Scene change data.
◇ ◇ ◇ ◇ ◇

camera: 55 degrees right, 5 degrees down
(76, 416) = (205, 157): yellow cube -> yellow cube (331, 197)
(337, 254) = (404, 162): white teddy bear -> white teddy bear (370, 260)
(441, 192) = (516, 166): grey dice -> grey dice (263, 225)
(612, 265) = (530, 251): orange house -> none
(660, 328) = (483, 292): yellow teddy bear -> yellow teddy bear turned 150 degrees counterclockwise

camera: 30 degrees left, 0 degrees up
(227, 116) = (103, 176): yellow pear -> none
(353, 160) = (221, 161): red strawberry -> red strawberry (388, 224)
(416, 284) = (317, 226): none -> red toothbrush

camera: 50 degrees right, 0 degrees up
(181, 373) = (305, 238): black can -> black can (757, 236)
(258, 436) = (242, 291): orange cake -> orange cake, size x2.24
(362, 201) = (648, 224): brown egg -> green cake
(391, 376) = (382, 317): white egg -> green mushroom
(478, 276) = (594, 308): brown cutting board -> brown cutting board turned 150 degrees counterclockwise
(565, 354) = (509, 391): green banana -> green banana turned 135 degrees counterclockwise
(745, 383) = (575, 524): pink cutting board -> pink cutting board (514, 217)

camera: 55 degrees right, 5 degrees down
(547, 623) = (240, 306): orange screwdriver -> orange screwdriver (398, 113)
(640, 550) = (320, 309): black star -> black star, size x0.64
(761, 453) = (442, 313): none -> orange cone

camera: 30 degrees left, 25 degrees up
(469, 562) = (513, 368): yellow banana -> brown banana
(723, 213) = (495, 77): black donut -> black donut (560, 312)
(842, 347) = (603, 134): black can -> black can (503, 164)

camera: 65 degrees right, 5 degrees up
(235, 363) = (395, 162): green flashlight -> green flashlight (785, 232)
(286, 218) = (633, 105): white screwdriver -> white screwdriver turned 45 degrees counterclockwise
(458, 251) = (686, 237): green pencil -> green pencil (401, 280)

◇ ◇ ◇ ◇ ◇

Assigned task. Repeat, without change, each line of the data above from the one that contains "(745, 383) = (575, 524): pink" through the final line, counting both.

Answer to this task.
(745, 383) = (575, 524): pink cutting board -> pink cutting board (514, 217)

camera: 55 degrees right, 5 degrees down
(547, 623) = (240, 306): orange screwdriver -> orange screwdriver (398, 113)
(640, 550) = (320, 309): black star -> black star, size x0.64
(761, 453) = (442, 313): none -> orange cone

camera: 30 degrees left, 25 degrees up
(469, 562) = (513, 368): yellow banana -> brown banana
(723, 213) = (495, 77): black donut -> black donut (560, 312)
(842, 347) = (603, 134): black can -> black can (503, 164)

camera: 65 degrees right, 5 degrees up
(235, 363) = (395, 162): green flashlight -> green flashlight (785, 232)
(286, 218) = (633, 105): white screwdriver -> white screwdriver turned 45 degrees counterclockwise
(458, 251) = (686, 237): green pencil -> green pencil (401, 280)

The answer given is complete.